* [ASSIGNMENT] Only the lines from the first line of the records through the line containing "(92, 372) = (271, 146): brown" belong in the answer. Copy them exactly.

━━━ INFORMATION GIVEN ━━━

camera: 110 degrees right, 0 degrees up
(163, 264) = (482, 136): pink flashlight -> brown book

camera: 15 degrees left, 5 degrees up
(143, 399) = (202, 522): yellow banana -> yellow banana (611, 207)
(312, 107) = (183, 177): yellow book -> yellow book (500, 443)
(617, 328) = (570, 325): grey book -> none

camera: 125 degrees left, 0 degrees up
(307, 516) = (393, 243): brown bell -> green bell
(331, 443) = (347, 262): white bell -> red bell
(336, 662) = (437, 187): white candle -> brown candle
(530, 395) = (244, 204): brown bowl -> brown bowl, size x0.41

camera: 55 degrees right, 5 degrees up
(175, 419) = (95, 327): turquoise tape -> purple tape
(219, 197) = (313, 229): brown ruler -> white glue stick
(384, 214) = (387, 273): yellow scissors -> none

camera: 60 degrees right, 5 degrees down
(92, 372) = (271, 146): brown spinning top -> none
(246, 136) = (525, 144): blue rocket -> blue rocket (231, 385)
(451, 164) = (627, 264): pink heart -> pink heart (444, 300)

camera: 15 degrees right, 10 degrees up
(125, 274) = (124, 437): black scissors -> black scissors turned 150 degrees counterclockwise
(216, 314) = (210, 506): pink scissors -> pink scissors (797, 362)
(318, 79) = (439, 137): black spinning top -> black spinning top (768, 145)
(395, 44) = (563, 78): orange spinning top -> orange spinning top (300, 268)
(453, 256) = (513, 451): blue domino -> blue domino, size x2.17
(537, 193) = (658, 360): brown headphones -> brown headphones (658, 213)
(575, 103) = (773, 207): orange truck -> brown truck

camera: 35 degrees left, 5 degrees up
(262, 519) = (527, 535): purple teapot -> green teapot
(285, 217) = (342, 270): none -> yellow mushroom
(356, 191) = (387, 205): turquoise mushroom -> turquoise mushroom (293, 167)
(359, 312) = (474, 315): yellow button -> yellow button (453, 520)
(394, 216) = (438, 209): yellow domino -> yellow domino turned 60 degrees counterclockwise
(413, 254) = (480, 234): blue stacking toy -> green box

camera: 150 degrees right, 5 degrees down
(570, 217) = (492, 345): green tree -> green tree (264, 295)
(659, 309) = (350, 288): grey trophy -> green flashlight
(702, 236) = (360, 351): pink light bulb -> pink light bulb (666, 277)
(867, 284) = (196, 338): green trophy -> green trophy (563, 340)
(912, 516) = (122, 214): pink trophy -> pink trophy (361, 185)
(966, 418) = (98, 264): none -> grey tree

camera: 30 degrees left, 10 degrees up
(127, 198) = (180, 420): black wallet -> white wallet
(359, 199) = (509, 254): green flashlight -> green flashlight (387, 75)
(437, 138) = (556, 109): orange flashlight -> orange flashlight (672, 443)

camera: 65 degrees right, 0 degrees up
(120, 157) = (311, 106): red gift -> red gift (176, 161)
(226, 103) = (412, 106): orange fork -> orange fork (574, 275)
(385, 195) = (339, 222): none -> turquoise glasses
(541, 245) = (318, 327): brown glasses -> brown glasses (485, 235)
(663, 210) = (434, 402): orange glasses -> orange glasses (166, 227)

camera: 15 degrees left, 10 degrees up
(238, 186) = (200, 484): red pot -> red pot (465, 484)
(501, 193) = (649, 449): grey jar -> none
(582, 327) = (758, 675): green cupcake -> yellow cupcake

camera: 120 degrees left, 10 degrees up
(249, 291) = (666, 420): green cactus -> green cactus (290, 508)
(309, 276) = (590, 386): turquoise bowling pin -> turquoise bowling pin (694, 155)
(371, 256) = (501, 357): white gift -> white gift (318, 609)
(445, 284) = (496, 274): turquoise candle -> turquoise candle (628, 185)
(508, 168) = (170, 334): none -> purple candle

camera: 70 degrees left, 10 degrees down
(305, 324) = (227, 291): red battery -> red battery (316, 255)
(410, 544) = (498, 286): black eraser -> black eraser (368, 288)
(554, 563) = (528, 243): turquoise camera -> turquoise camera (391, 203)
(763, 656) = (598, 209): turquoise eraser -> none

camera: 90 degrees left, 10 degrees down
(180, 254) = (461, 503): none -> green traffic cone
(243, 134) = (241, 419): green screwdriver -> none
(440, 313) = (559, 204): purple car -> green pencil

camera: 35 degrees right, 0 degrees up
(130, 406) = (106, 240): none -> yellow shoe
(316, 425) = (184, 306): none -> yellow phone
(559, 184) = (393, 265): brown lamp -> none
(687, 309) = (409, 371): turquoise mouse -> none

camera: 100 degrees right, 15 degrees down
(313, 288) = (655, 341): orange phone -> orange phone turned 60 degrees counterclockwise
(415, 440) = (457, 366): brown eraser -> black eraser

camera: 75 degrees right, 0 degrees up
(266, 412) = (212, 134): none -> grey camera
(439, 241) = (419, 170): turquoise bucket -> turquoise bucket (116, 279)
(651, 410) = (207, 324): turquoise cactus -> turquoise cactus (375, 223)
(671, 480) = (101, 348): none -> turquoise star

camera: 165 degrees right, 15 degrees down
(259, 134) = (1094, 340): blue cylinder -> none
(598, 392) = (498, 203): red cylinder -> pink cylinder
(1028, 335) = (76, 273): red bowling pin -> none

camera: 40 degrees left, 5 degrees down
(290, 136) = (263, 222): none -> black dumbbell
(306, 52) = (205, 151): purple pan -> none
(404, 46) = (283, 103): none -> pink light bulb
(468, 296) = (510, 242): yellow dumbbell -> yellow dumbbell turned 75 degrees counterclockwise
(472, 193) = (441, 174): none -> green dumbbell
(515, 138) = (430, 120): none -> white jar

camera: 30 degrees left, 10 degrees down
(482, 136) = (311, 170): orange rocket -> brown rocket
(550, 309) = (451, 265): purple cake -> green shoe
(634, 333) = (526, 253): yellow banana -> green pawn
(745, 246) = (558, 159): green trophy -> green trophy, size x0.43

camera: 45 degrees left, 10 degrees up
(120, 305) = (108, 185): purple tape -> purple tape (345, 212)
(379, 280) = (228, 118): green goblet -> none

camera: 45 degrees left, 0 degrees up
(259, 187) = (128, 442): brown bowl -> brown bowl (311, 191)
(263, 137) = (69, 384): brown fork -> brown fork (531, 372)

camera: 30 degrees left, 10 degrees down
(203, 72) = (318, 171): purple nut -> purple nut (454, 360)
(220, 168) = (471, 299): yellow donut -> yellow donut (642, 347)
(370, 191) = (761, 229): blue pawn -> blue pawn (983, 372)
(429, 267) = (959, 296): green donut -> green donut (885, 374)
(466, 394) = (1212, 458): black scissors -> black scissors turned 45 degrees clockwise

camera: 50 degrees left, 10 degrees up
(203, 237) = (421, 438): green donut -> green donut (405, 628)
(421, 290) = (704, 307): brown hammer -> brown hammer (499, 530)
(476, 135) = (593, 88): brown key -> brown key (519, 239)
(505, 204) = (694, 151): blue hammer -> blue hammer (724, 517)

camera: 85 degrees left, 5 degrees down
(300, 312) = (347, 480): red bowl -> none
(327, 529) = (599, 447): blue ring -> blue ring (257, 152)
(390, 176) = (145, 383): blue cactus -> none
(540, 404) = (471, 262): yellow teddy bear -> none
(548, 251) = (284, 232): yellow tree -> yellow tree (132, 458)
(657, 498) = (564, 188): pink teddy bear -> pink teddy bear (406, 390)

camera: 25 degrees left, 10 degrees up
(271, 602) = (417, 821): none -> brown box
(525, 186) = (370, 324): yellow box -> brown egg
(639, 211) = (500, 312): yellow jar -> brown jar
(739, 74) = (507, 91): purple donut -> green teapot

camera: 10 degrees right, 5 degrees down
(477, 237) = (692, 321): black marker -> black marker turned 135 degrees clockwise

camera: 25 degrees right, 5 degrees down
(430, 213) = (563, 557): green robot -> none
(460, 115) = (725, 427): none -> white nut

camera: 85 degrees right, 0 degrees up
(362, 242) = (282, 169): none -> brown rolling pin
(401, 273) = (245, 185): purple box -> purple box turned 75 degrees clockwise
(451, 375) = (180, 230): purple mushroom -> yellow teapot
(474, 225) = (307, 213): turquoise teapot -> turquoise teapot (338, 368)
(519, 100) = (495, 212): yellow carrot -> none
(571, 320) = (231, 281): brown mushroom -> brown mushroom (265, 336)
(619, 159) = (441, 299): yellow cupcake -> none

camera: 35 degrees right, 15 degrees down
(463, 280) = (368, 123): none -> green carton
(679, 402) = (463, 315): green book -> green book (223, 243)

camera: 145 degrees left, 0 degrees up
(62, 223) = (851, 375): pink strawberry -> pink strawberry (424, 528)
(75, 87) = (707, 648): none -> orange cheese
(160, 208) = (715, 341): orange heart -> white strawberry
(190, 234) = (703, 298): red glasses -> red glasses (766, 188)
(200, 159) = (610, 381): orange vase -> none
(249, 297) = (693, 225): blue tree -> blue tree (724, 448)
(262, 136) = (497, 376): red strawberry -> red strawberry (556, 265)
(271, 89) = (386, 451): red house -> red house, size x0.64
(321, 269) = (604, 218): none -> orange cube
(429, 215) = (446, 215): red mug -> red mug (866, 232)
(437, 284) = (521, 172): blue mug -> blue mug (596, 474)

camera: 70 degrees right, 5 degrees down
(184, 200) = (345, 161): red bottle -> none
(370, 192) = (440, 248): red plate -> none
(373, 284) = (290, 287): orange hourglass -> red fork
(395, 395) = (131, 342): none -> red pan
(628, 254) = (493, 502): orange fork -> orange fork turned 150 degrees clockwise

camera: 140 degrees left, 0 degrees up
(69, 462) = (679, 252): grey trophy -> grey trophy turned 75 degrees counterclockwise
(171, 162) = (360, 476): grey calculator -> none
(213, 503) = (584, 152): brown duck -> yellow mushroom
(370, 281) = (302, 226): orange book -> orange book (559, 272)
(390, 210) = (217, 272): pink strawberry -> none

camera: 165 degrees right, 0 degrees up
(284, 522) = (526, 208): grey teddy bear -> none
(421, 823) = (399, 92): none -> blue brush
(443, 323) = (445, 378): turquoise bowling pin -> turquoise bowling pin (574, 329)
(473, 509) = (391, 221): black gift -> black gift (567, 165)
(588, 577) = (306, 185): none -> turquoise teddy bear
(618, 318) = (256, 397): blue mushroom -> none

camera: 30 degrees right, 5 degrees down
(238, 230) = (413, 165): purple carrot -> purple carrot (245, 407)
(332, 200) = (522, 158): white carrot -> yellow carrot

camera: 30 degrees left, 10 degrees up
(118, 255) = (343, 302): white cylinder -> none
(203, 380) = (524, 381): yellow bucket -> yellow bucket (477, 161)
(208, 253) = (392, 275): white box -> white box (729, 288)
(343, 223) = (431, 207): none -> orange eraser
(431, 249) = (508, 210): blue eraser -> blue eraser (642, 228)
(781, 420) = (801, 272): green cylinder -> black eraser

━━━

* [REPLY TO THE EXERCISE]
camera: 110 degrees right, 0 degrees up
(163, 264) = (482, 136): pink flashlight -> brown book

camera: 15 degrees left, 5 degrees up
(143, 399) = (202, 522): yellow banana -> yellow banana (611, 207)
(312, 107) = (183, 177): yellow book -> yellow book (500, 443)
(617, 328) = (570, 325): grey book -> none

camera: 125 degrees left, 0 degrees up
(307, 516) = (393, 243): brown bell -> green bell
(331, 443) = (347, 262): white bell -> red bell
(336, 662) = (437, 187): white candle -> brown candle
(530, 395) = (244, 204): brown bowl -> brown bowl, size x0.41

camera: 55 degrees right, 5 degrees up
(175, 419) = (95, 327): turquoise tape -> purple tape
(219, 197) = (313, 229): brown ruler -> white glue stick
(384, 214) = (387, 273): yellow scissors -> none

camera: 60 degrees right, 5 degrees down
(92, 372) = (271, 146): brown spinning top -> none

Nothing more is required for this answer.